══ RECORDS FOR PROCESSING ══

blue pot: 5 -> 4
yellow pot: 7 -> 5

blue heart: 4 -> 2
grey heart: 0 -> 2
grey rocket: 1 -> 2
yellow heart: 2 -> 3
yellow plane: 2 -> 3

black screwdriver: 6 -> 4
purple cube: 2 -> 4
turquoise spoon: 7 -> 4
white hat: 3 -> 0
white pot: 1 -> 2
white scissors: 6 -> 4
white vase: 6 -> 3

═══
══ RECORDS FOR PROCESSING ══

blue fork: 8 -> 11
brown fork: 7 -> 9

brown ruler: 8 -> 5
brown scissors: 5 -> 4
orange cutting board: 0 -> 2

═══

• THE PROBLEM
Which lines of the data include "heart"? Copy each of them.

• RESPONSE BELOW
blue heart: 4 -> 2
grey heart: 0 -> 2
yellow heart: 2 -> 3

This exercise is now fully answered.